§ Requirement: One number is the whole answer: how many lines of the records include "MATRIX".

§ Input data:

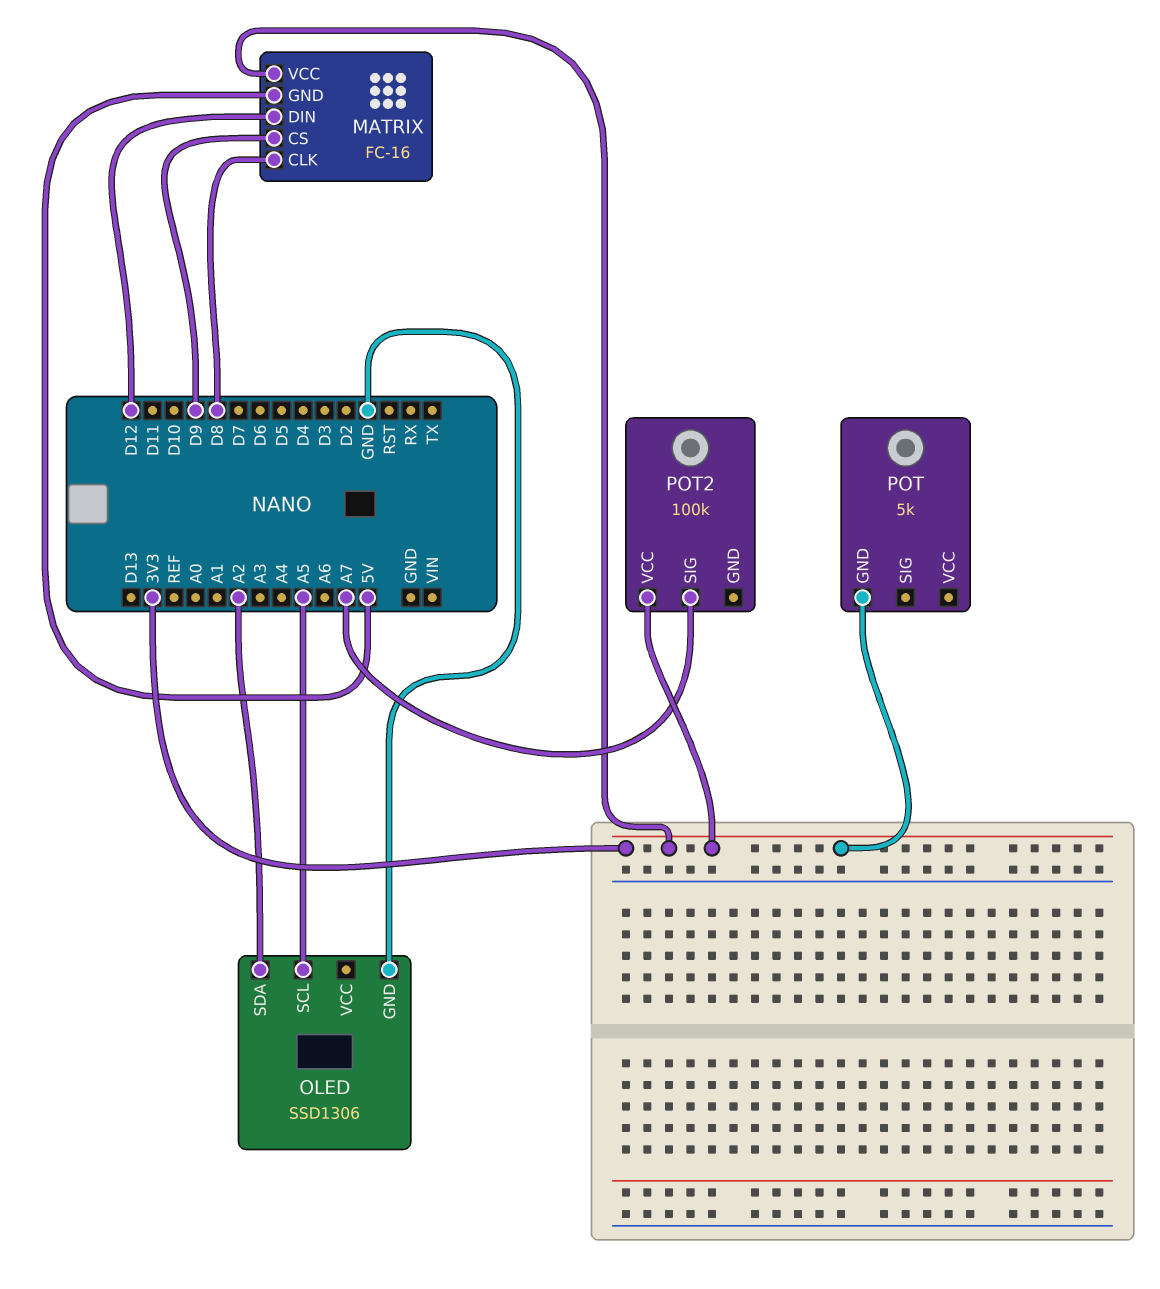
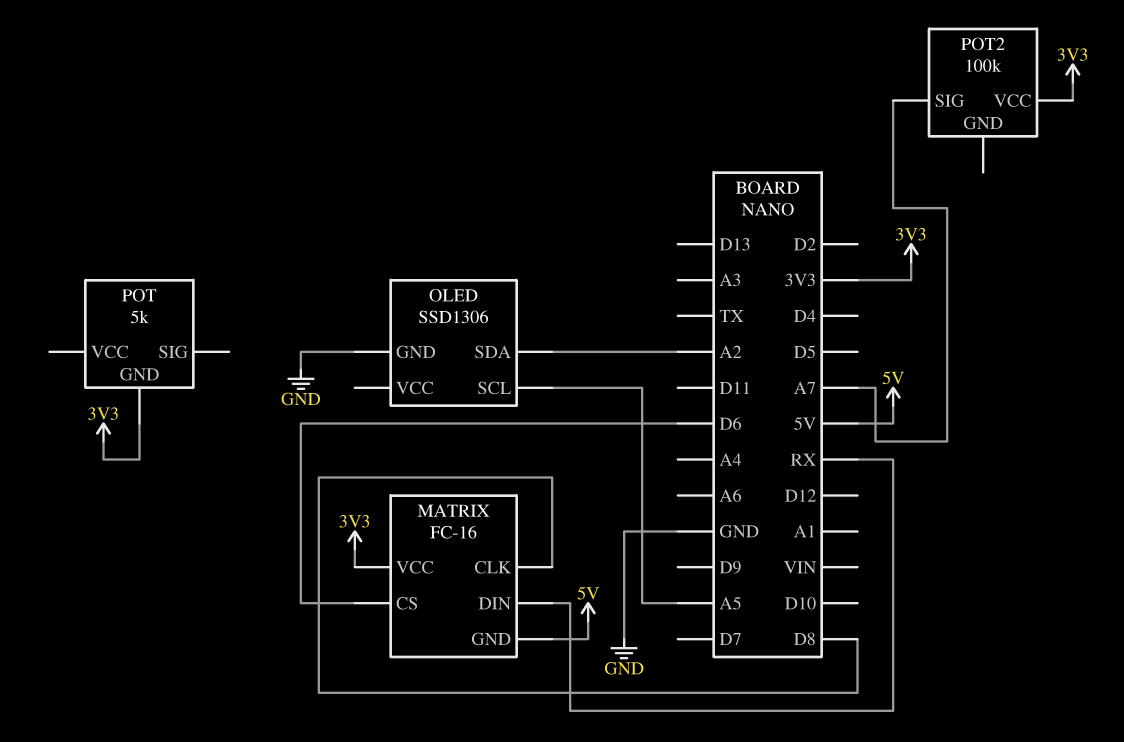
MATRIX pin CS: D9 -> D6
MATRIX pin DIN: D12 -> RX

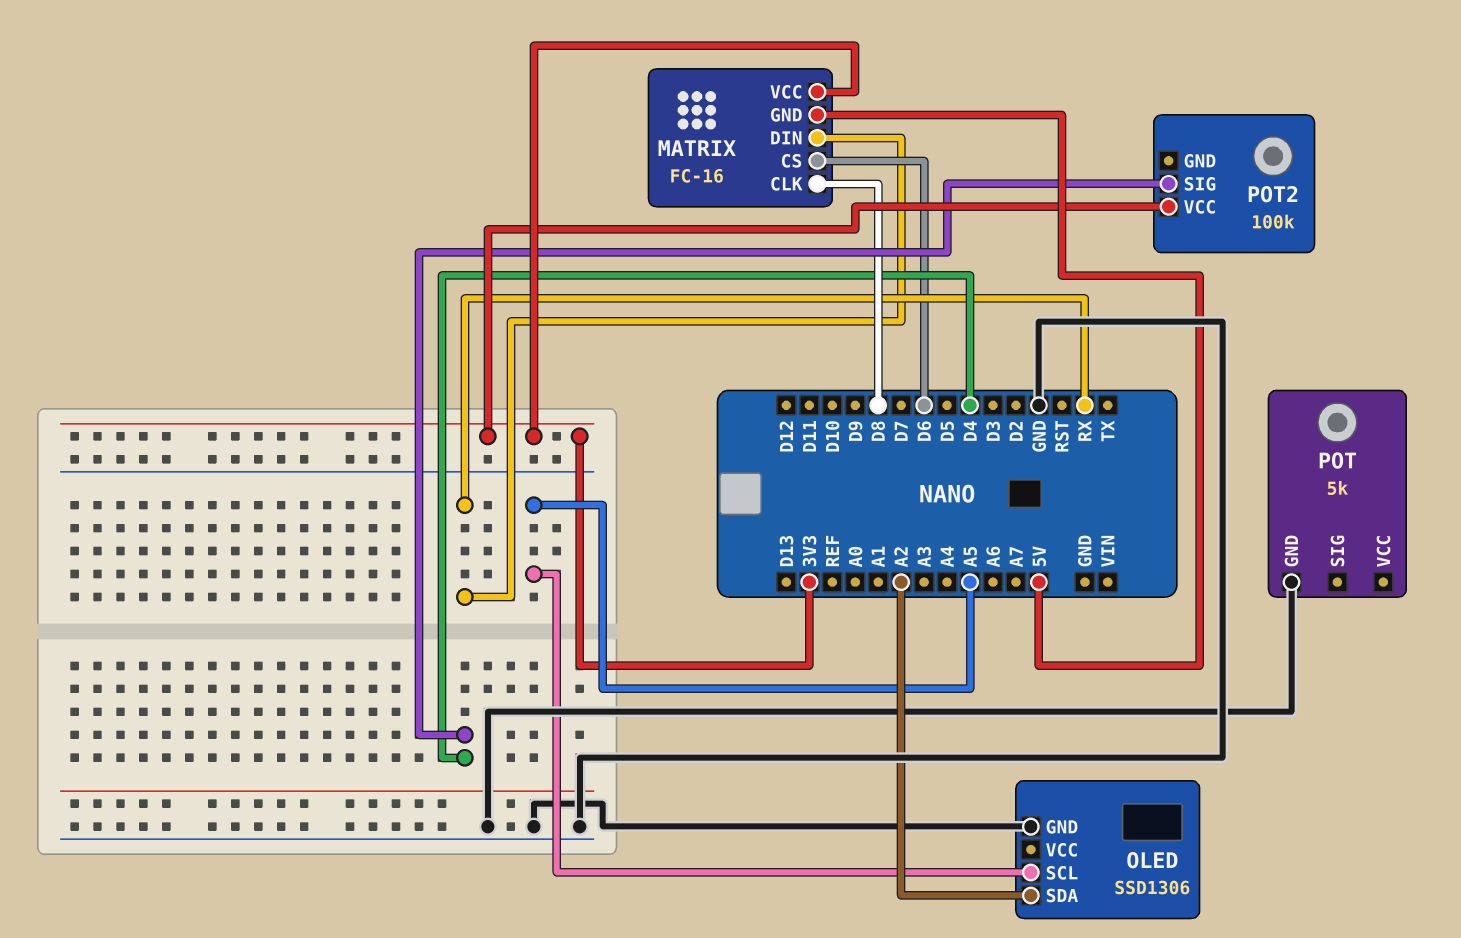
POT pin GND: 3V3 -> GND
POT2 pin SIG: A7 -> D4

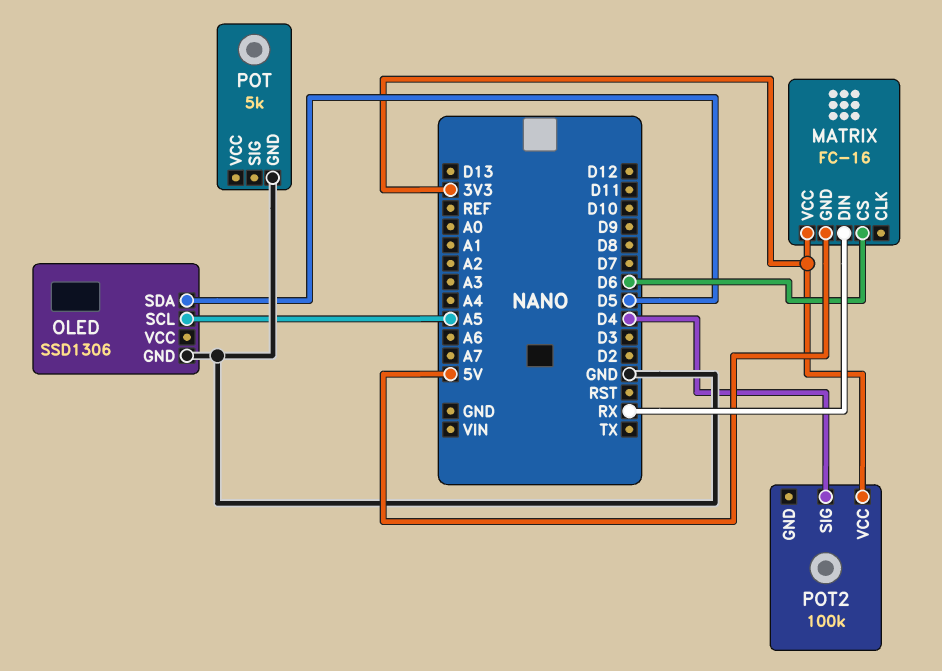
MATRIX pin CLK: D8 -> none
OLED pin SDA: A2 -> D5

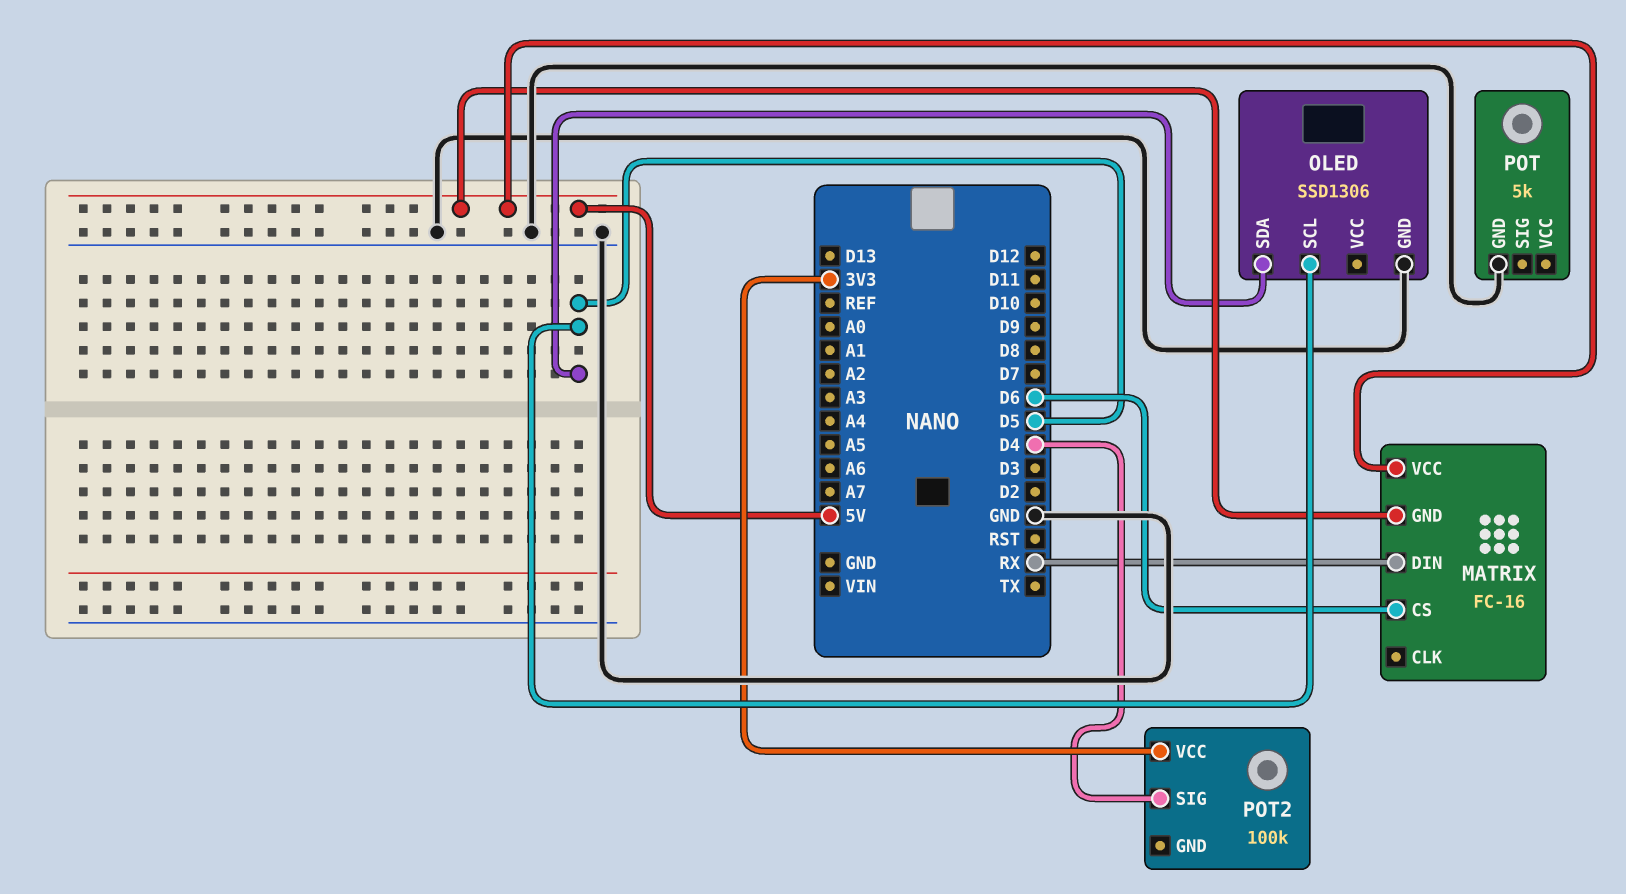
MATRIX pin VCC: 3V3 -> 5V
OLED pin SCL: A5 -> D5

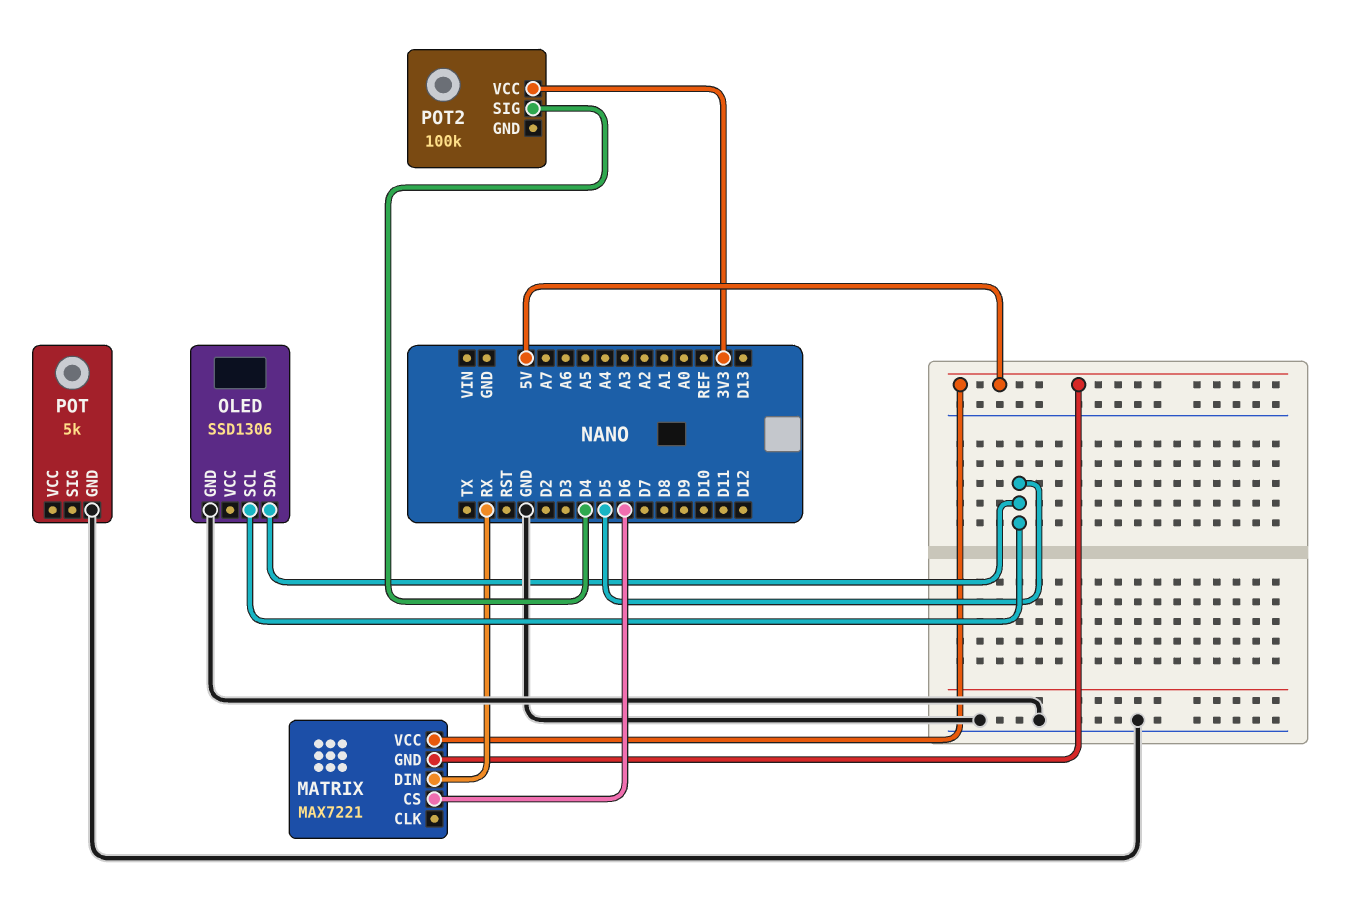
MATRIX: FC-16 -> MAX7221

§ Task output: 5